*** SUPPLIED INFORMATION Section Begins ***
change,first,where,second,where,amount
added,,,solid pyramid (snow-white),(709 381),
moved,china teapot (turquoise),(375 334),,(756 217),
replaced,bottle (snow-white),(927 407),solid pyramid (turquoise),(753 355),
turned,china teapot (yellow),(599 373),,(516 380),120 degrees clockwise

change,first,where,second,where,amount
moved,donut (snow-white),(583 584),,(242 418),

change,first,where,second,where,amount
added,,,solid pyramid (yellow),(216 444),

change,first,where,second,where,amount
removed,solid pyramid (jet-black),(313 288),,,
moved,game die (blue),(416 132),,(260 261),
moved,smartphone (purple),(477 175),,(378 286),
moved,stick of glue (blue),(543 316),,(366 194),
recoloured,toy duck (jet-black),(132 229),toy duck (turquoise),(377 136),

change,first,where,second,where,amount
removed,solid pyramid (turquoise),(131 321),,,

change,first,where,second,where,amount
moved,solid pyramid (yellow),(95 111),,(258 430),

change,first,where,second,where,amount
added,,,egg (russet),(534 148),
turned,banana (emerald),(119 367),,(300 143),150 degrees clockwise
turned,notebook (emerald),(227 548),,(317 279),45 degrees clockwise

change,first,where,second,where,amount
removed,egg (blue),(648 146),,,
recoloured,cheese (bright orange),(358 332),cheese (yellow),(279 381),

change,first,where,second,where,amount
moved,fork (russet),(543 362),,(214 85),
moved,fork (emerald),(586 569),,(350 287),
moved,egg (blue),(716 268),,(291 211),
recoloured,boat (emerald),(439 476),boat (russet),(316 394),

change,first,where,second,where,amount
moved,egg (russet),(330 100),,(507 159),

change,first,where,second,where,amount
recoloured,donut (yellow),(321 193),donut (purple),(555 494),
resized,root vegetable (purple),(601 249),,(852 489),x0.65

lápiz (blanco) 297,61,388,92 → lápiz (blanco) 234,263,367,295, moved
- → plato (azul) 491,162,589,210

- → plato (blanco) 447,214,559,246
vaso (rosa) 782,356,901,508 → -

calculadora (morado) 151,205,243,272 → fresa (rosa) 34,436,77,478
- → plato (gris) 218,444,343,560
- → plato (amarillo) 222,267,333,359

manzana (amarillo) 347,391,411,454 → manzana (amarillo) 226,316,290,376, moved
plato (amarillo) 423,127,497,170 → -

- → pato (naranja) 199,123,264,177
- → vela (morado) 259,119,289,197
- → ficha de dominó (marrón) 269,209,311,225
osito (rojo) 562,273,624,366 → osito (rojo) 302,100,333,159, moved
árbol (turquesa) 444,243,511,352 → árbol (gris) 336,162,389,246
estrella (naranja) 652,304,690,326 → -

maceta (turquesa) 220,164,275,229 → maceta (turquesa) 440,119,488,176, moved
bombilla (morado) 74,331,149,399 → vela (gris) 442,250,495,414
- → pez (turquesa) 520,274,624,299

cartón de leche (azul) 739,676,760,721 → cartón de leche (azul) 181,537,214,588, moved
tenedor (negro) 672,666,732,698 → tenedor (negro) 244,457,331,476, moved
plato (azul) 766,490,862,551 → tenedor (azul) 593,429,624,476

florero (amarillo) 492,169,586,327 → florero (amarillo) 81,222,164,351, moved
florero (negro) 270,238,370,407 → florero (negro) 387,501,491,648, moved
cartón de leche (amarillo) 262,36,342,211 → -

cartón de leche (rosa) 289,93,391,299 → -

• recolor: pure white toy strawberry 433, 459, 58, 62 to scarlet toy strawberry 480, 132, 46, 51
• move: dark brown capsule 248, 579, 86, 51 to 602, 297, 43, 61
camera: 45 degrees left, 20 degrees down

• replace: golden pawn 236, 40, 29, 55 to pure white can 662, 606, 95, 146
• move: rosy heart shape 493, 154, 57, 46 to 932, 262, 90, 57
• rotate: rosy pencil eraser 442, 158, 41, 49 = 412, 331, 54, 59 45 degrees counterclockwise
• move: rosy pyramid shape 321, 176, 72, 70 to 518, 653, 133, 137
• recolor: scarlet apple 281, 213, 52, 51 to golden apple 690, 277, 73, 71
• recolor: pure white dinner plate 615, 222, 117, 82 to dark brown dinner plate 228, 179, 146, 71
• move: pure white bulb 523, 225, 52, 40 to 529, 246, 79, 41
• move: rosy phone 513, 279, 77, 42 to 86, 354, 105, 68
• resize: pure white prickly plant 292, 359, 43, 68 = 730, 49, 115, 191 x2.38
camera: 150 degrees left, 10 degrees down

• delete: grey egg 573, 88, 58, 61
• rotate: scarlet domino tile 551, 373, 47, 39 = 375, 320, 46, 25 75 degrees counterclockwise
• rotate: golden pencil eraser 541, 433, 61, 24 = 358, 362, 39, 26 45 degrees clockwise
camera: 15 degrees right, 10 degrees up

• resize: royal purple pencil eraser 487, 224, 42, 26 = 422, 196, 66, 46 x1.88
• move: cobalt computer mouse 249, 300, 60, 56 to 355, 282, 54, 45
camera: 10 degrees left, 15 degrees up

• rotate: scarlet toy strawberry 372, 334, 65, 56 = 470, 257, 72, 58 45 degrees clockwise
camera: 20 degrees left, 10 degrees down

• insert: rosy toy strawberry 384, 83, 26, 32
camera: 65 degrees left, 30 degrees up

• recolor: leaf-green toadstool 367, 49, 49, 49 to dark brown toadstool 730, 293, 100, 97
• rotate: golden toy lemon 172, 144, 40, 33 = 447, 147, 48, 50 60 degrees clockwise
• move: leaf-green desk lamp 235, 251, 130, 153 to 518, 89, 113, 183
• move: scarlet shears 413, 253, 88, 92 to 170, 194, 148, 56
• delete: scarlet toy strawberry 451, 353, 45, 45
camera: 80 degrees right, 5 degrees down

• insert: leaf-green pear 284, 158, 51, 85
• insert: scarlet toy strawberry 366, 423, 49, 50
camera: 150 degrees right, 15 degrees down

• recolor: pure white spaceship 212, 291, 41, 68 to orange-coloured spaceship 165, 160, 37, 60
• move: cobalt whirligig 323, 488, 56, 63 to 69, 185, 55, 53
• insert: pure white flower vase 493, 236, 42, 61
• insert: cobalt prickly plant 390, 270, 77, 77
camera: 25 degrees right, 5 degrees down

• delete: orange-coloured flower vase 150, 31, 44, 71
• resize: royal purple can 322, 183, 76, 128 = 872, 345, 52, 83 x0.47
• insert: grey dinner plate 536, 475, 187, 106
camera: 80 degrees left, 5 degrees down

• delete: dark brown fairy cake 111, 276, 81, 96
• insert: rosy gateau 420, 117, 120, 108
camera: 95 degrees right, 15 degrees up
*** SUPPLIED INFORMATION Section Ends ***
Among the records above, a stretch begins at the line containing "297, 43, 61" and ends at the line containing "354, 105, 68". Restate that stretch word for word, and nothing else.

• move: dark brown capsule 248, 579, 86, 51 to 602, 297, 43, 61
camera: 45 degrees left, 20 degrees down

• replace: golden pawn 236, 40, 29, 55 to pure white can 662, 606, 95, 146
• move: rosy heart shape 493, 154, 57, 46 to 932, 262, 90, 57
• rotate: rosy pencil eraser 442, 158, 41, 49 = 412, 331, 54, 59 45 degrees counterclockwise
• move: rosy pyramid shape 321, 176, 72, 70 to 518, 653, 133, 137
• recolor: scarlet apple 281, 213, 52, 51 to golden apple 690, 277, 73, 71
• recolor: pure white dinner plate 615, 222, 117, 82 to dark brown dinner plate 228, 179, 146, 71
• move: pure white bulb 523, 225, 52, 40 to 529, 246, 79, 41
• move: rosy phone 513, 279, 77, 42 to 86, 354, 105, 68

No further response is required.